* **WHAT NEEDS TO BE DONE**: Gather all lines in the data that hold the string "buzzer".

=== INPUT FOR THIS TASK ===

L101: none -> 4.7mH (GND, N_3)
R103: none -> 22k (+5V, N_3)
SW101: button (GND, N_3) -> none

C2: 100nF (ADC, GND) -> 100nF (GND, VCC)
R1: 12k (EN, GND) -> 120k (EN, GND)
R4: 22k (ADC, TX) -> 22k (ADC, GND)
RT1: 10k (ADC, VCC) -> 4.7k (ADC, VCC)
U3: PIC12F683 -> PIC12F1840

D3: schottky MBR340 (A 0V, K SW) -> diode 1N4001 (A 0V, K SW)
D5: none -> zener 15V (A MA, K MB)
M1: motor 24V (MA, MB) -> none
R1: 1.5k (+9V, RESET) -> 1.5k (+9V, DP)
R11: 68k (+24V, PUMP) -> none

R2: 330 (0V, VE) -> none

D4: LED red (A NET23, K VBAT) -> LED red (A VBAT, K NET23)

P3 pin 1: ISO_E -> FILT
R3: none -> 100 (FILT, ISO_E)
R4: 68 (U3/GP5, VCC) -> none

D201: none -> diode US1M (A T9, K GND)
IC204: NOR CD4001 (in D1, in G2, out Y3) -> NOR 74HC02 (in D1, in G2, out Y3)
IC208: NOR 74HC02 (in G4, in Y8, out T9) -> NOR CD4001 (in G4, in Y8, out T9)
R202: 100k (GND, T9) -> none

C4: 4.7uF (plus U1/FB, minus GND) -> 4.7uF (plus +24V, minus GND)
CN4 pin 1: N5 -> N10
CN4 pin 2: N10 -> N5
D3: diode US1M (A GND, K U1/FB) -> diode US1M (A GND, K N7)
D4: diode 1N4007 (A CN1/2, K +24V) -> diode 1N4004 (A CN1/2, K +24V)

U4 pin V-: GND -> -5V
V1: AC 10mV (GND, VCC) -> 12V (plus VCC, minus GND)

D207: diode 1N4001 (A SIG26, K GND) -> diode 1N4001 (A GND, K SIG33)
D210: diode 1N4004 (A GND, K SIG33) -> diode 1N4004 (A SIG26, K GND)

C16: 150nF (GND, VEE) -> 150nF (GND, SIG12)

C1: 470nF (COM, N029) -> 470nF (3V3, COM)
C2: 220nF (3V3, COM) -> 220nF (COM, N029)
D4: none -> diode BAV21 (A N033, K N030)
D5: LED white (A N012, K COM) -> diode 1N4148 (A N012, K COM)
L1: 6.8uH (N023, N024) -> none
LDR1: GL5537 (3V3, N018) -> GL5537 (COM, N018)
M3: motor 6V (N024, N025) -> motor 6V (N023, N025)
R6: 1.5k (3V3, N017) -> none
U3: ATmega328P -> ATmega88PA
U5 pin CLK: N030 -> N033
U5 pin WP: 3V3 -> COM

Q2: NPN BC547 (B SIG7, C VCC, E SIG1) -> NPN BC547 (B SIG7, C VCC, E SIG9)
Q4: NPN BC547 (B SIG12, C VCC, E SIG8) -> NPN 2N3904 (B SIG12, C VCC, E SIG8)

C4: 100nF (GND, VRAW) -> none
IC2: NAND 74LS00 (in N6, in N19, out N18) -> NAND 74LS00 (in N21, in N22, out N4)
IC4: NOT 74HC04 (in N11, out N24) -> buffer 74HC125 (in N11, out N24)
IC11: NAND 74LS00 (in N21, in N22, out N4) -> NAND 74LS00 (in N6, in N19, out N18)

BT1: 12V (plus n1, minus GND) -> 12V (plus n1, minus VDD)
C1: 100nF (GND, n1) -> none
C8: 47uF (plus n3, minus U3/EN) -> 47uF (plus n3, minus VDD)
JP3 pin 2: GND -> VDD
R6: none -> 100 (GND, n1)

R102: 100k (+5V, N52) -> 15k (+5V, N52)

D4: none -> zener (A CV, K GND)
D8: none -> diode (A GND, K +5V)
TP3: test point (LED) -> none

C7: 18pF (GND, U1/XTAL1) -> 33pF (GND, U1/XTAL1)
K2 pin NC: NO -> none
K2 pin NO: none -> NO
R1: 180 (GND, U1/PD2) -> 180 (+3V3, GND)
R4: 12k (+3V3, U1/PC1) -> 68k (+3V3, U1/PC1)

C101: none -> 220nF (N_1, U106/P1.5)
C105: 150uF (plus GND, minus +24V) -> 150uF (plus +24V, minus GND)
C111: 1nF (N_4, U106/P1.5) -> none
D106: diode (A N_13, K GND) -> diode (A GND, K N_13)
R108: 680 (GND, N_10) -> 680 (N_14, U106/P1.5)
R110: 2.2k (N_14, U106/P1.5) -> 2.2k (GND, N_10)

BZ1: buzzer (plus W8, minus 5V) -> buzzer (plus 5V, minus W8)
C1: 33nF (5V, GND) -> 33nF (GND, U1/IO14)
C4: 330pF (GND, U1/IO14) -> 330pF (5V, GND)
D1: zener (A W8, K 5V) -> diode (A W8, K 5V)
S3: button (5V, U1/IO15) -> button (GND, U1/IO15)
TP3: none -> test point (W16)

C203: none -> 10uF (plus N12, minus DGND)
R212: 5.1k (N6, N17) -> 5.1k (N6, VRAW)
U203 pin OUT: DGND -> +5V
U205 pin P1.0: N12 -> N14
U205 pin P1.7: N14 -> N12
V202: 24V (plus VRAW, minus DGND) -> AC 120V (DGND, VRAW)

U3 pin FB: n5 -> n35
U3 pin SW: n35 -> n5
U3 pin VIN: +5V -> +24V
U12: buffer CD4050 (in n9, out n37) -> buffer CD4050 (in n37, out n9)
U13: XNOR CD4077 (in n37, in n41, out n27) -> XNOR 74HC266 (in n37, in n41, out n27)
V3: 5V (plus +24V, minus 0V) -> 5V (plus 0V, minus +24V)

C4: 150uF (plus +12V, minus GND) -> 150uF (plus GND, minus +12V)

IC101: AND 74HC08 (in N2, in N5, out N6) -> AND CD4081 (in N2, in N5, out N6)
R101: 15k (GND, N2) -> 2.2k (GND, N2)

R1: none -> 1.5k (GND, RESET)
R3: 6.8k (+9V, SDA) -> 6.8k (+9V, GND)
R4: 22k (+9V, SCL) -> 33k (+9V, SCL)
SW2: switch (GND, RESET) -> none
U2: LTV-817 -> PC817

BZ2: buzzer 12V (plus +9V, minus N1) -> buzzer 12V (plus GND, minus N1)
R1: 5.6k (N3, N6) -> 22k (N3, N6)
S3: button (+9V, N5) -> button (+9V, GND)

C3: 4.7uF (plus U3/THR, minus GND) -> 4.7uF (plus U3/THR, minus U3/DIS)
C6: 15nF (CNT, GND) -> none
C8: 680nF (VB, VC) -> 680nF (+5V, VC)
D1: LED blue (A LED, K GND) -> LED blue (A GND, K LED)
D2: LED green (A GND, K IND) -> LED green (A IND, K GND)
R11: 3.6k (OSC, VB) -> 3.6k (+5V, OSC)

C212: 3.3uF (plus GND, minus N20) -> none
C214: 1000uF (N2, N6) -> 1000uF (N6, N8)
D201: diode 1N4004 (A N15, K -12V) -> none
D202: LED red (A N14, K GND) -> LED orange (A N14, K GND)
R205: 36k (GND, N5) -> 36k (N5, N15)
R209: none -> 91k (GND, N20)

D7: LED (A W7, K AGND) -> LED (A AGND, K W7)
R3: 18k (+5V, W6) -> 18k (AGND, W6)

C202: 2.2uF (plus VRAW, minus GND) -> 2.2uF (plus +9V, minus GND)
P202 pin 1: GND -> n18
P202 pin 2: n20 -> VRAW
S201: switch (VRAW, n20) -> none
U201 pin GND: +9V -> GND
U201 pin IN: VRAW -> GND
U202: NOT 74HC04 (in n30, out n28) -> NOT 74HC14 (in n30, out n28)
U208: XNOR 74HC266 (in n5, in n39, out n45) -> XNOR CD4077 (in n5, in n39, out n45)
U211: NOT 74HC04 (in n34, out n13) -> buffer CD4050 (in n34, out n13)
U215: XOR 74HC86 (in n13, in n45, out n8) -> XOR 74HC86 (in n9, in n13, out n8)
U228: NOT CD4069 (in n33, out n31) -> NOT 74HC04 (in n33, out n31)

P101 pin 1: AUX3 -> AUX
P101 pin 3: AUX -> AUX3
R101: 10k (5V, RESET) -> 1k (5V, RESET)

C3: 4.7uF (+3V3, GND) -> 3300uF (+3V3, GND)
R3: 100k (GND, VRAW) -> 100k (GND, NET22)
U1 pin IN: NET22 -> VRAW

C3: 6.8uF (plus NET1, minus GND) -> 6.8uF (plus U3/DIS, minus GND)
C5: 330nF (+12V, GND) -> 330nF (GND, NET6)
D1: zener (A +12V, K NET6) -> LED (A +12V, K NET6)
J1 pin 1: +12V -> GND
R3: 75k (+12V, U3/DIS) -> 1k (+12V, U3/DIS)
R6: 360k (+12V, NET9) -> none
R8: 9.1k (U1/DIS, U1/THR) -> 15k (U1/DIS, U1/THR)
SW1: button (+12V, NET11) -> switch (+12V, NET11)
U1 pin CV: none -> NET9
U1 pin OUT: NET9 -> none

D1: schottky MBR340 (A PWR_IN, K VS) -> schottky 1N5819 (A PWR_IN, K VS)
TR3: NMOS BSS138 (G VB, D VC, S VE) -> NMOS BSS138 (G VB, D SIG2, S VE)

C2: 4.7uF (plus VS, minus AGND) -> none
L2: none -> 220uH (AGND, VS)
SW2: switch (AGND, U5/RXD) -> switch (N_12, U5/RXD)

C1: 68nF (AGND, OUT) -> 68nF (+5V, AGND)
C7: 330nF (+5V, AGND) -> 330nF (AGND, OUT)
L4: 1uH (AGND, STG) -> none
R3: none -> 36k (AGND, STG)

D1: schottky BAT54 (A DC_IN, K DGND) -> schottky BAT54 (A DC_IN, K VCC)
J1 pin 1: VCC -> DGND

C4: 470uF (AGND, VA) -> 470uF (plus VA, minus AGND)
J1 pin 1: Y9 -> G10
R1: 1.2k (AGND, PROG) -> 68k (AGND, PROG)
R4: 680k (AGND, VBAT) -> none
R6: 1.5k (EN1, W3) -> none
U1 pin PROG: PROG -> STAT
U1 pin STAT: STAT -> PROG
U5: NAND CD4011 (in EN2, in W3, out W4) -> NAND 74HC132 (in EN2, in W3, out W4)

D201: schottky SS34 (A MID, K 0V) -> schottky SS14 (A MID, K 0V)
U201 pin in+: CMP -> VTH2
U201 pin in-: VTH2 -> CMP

===

* **ANSWER AREA**:
BZ1: buzzer (plus W8, minus 5V) -> buzzer (plus 5V, minus W8)
BZ2: buzzer 12V (plus +9V, minus N1) -> buzzer 12V (plus GND, minus N1)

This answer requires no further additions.